*Exercise*. Using the data below, return all lines in which "trophy" appears.
*** Given entries Section Begins ***
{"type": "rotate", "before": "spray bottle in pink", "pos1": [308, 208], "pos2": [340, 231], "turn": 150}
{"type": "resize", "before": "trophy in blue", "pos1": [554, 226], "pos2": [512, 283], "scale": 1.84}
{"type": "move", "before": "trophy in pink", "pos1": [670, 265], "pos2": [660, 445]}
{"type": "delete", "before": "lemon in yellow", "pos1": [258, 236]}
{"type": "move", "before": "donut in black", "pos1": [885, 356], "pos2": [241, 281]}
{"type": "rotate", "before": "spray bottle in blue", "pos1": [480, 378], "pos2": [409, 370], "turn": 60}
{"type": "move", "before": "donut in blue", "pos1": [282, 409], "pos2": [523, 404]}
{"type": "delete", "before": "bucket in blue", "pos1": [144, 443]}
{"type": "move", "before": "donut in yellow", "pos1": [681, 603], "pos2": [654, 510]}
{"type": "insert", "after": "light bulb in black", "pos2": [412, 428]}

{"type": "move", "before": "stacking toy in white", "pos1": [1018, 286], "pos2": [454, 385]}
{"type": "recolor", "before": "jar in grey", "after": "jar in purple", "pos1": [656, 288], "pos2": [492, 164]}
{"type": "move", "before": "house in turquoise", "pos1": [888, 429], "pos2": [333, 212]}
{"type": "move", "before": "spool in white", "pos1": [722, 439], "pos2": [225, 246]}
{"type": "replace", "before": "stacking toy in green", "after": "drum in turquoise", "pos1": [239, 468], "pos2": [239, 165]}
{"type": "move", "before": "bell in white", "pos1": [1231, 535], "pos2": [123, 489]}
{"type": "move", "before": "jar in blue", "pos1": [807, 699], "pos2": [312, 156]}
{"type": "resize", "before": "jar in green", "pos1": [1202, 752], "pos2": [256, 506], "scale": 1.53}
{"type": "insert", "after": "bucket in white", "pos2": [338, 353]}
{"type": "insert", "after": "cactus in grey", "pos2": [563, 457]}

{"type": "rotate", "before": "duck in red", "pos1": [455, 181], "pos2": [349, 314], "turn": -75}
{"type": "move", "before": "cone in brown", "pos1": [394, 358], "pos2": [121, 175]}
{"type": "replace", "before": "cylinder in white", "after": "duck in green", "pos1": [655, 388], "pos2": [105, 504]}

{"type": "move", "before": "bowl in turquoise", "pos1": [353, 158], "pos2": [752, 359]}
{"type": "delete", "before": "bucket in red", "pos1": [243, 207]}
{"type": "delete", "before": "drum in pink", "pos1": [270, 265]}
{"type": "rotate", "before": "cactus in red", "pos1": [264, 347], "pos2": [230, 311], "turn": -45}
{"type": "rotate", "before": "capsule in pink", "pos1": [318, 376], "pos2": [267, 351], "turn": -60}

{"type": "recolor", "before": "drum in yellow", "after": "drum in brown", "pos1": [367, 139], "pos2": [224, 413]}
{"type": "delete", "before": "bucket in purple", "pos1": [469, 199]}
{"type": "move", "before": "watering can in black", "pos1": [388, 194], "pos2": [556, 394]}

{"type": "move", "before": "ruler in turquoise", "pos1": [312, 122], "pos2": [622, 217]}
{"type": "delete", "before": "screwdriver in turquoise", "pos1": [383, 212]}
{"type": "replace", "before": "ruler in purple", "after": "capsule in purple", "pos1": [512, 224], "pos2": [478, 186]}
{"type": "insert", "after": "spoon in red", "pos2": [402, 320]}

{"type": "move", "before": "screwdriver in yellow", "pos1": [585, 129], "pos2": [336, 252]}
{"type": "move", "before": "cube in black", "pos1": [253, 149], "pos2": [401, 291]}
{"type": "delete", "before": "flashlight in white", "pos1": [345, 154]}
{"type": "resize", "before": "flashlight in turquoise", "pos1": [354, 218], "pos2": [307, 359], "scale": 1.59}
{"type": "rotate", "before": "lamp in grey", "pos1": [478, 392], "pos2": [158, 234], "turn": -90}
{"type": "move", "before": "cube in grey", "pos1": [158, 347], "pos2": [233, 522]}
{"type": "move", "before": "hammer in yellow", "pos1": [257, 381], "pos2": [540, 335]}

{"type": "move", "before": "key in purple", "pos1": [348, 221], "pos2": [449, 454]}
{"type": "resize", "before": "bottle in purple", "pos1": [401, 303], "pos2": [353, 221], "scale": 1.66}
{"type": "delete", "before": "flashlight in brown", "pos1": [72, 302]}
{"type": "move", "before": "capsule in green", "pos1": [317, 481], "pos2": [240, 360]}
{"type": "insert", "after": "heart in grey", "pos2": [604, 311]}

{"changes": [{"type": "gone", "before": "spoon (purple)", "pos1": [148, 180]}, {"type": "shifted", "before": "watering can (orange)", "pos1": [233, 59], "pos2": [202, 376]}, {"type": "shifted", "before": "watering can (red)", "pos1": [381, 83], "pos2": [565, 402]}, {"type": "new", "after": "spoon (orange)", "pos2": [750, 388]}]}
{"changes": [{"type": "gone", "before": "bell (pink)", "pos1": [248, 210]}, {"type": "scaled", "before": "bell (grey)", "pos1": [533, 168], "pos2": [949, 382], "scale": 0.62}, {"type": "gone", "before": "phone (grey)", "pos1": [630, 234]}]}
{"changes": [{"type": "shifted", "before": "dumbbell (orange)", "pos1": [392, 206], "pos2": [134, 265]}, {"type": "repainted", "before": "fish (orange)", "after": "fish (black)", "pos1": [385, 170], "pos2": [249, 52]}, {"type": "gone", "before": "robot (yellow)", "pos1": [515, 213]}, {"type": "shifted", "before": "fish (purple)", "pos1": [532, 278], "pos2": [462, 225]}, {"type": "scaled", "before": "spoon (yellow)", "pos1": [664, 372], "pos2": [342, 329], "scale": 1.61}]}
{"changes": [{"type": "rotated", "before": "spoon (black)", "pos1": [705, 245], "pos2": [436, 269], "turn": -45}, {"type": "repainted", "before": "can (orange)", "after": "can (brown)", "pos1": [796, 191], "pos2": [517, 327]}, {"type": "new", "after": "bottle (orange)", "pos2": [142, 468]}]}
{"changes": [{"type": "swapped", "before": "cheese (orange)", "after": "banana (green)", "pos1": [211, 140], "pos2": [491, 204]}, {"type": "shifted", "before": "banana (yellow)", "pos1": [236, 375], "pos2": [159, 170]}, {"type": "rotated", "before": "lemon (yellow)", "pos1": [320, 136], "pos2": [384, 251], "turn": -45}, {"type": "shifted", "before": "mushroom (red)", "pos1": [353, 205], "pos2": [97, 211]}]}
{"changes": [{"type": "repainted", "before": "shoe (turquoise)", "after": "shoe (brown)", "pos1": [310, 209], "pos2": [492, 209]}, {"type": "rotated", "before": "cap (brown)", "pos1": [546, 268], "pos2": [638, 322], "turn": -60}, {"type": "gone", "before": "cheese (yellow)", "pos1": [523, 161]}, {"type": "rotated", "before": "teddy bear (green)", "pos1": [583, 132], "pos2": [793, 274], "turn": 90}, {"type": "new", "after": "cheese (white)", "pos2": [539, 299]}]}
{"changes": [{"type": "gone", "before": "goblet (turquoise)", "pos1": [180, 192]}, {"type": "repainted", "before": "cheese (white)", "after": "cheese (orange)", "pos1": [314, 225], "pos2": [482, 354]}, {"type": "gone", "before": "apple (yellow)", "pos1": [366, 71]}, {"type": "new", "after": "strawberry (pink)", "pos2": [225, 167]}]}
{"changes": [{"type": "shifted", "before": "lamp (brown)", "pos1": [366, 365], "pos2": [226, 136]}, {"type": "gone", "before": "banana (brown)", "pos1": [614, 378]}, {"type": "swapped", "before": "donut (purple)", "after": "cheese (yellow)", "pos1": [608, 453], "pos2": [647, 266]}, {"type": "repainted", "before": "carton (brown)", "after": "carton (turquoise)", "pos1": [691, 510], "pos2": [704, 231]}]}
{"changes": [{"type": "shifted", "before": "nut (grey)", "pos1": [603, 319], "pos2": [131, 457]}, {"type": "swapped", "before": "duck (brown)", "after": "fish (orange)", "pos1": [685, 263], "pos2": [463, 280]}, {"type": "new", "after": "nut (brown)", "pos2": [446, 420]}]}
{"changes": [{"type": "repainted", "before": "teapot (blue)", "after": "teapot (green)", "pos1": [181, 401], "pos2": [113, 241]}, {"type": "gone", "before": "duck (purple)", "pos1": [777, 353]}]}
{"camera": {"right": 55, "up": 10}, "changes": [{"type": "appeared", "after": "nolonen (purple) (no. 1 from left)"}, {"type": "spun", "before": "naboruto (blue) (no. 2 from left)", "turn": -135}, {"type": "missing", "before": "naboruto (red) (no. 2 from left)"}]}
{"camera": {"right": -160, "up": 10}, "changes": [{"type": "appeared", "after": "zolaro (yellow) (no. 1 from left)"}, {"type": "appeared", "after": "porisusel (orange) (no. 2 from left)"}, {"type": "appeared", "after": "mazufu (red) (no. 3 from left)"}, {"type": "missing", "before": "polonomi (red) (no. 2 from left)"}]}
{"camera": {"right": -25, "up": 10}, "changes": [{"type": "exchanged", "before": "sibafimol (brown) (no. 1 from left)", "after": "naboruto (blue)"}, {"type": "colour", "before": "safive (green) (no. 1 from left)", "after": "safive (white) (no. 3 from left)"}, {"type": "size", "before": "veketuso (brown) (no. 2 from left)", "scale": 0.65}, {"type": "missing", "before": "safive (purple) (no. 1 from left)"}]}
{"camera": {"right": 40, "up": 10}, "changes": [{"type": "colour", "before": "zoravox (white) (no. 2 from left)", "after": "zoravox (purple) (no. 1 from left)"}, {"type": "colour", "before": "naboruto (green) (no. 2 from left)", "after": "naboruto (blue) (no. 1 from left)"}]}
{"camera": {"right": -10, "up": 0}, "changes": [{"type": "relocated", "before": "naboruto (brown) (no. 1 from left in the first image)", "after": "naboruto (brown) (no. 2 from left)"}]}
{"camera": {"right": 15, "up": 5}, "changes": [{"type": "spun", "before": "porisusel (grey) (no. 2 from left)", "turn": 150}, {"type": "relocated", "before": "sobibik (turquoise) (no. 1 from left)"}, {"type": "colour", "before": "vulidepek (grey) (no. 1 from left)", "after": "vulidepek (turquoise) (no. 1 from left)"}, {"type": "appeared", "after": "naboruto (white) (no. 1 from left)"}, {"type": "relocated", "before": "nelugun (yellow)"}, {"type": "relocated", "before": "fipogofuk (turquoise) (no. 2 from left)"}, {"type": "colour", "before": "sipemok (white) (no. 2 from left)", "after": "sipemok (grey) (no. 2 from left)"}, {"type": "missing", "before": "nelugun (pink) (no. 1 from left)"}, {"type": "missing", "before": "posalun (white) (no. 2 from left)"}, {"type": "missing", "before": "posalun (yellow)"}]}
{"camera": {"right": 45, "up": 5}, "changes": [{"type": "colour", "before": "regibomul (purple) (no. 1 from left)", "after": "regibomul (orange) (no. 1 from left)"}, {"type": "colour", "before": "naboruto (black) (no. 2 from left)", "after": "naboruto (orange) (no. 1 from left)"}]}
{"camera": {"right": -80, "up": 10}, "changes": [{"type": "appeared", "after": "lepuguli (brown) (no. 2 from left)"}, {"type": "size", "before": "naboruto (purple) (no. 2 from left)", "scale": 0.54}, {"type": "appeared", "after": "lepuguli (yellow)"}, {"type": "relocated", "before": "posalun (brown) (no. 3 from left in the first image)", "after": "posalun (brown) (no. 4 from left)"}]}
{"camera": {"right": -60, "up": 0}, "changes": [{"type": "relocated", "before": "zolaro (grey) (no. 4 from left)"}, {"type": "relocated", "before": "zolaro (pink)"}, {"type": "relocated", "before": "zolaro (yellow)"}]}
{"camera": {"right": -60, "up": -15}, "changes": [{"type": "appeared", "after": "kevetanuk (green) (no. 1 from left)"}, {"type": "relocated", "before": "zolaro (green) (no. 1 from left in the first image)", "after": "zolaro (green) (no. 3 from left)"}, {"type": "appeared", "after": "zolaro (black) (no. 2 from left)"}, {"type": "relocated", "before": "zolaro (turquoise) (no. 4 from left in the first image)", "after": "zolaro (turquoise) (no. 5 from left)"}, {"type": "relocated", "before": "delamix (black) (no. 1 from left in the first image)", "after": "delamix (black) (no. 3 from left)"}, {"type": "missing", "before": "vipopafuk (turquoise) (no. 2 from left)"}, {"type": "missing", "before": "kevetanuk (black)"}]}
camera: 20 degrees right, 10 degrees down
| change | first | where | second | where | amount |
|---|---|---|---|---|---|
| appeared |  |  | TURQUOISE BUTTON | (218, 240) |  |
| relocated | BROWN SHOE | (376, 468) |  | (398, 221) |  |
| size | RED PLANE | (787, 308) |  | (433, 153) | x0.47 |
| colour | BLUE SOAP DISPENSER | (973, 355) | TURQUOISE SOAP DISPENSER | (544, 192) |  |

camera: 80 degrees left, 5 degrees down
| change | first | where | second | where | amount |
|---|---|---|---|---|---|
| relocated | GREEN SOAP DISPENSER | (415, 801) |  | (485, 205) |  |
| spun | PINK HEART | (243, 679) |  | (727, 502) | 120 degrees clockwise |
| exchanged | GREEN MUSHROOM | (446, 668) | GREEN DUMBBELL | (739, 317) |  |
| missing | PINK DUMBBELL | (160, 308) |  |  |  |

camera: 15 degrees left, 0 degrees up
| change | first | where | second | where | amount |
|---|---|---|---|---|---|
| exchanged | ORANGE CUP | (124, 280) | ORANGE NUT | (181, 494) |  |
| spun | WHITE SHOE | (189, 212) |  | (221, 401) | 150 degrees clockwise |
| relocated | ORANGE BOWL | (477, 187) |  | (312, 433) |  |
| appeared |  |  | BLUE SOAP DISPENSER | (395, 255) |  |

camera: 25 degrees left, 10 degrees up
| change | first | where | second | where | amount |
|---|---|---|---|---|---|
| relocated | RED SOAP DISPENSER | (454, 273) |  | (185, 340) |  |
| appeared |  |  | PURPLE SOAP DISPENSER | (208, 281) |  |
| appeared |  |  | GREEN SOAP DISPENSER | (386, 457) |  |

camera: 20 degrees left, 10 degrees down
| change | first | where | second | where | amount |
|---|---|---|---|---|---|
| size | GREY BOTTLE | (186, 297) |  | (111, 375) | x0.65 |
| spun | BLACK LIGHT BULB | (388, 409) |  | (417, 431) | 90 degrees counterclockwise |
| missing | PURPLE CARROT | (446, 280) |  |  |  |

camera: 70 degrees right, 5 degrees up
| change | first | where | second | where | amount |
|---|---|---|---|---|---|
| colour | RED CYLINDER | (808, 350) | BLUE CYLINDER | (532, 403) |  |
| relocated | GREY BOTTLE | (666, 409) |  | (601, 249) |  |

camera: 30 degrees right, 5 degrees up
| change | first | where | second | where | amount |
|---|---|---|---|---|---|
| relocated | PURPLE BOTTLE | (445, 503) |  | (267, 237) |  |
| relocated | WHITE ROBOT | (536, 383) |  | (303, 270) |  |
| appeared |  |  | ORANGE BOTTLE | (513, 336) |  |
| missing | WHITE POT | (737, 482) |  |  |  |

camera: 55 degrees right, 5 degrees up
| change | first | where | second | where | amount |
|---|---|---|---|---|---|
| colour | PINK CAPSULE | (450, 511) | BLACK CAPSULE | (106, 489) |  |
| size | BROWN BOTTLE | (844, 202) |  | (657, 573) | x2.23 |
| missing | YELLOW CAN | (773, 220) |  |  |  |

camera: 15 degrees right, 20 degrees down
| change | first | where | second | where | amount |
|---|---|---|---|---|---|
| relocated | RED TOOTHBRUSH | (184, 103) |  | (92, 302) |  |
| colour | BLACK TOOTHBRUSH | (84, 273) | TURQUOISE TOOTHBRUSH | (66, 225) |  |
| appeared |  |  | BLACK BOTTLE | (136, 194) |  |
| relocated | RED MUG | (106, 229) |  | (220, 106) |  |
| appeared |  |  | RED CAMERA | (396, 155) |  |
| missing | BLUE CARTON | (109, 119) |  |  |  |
*** Given entries Section Ends ***
*Task output*.
{"type": "resize", "before": "trophy in blue", "pos1": [554, 226], "pos2": [512, 283], "scale": 1.84}
{"type": "move", "before": "trophy in pink", "pos1": [670, 265], "pos2": [660, 445]}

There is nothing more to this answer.